▶ **Task prompt**
Once the pictures are set aside, transcribe the remaining data exactly.

*** Opening of Exercise material ***

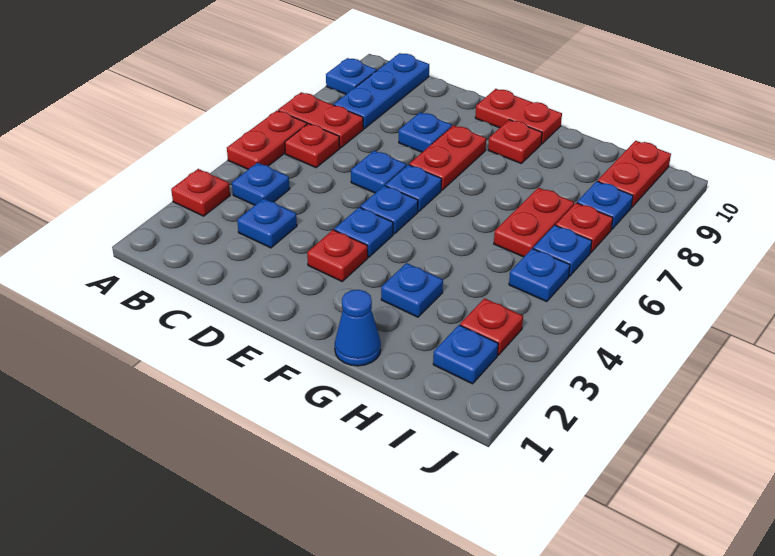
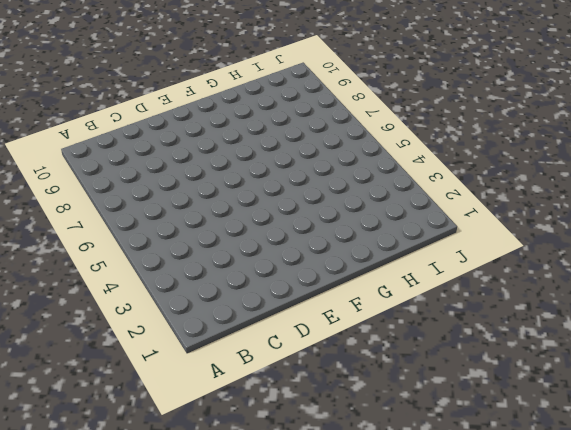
none -> red plate A3 level 1
none -> red plate A5:A6 level 1
none -> red plate A7:B7 level 1

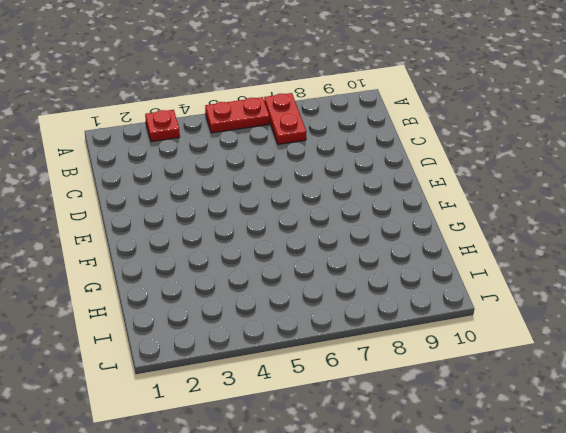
none -> blue plate A9 level 1
none -> blue plate B4 level 1
none -> red plate B6 level 1

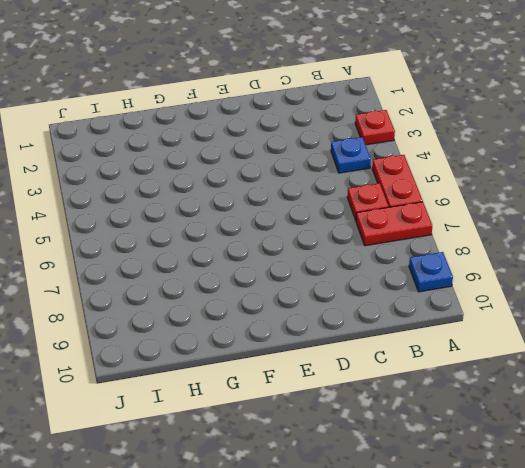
none -> blue plate B8:B10 level 1
none -> blue plate C3 level 1
none -> blue plate D6 level 1

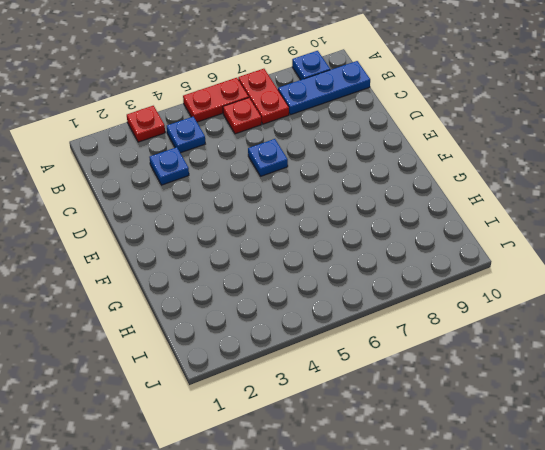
none -> blue plate D8 level 1
none -> red plate E3 level 1
none -> blue plate E4 level 1

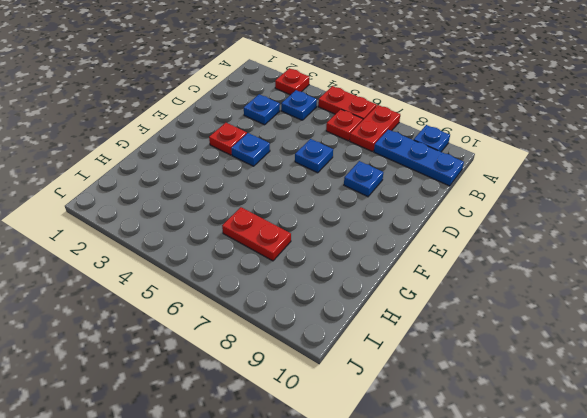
none -> blue plate E5 level 1
none -> blue plate E6 level 1
none -> red plate E7:E8 level 1

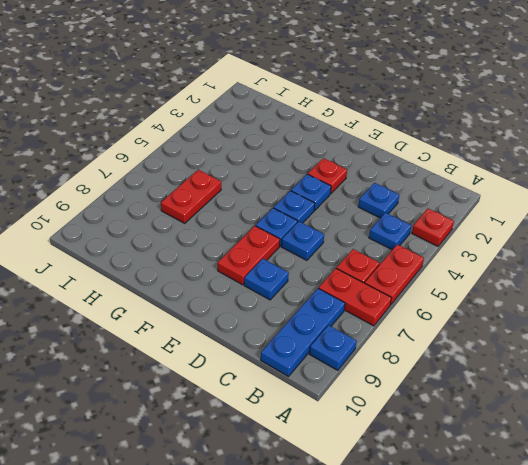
none -> red plate E10:F10 level 1
none -> red plate F9 level 1
none -> blue cone G1 level 1

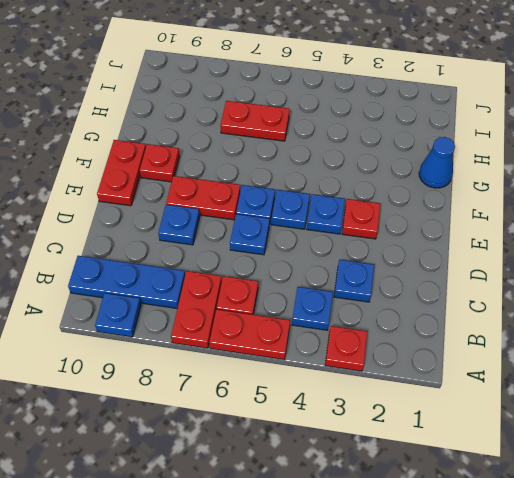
none -> blue plate G3 level 1
none -> blue plate I2 level 1
none -> red plate I3 level 1

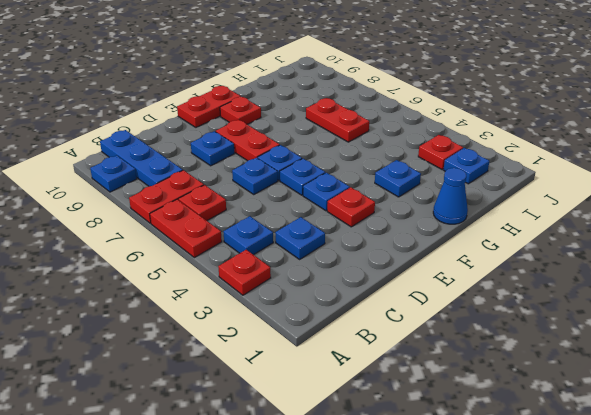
none -> blue plate I5 level 1
none -> blue plate I6 level 1
none -> red plate I7 level 1

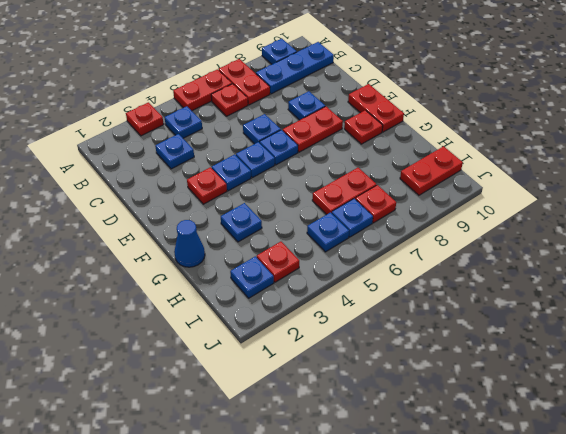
none -> blue plate I8 level 1

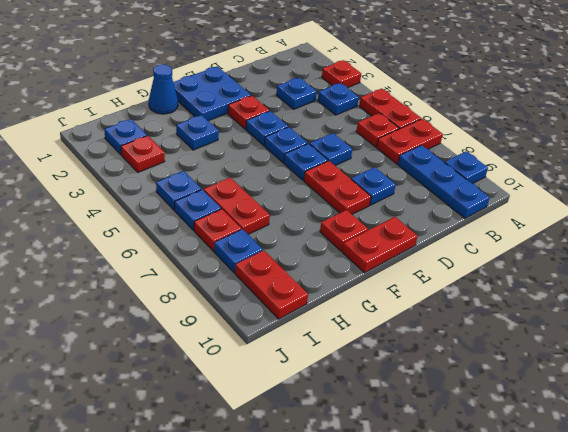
blue plate E1:F2 level 1 -> none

*** Close of Exercise material ***

▶ **Solution to this problem**
none -> red plate A3 level 1
none -> red plate A5:A6 level 1
none -> red plate A7:B7 level 1

none -> blue plate A9 level 1
none -> blue plate B4 level 1
none -> red plate B6 level 1

none -> blue plate B8:B10 level 1
none -> blue plate C3 level 1
none -> blue plate D6 level 1

none -> blue plate D8 level 1
none -> red plate E3 level 1
none -> blue plate E4 level 1

none -> blue plate E5 level 1
none -> blue plate E6 level 1
none -> red plate E7:E8 level 1

none -> red plate E10:F10 level 1
none -> red plate F9 level 1
none -> blue cone G1 level 1

none -> blue plate G3 level 1
none -> blue plate I2 level 1
none -> red plate I3 level 1

none -> blue plate I5 level 1
none -> blue plate I6 level 1
none -> red plate I7 level 1

none -> blue plate I8 level 1

blue plate E1:F2 level 1 -> none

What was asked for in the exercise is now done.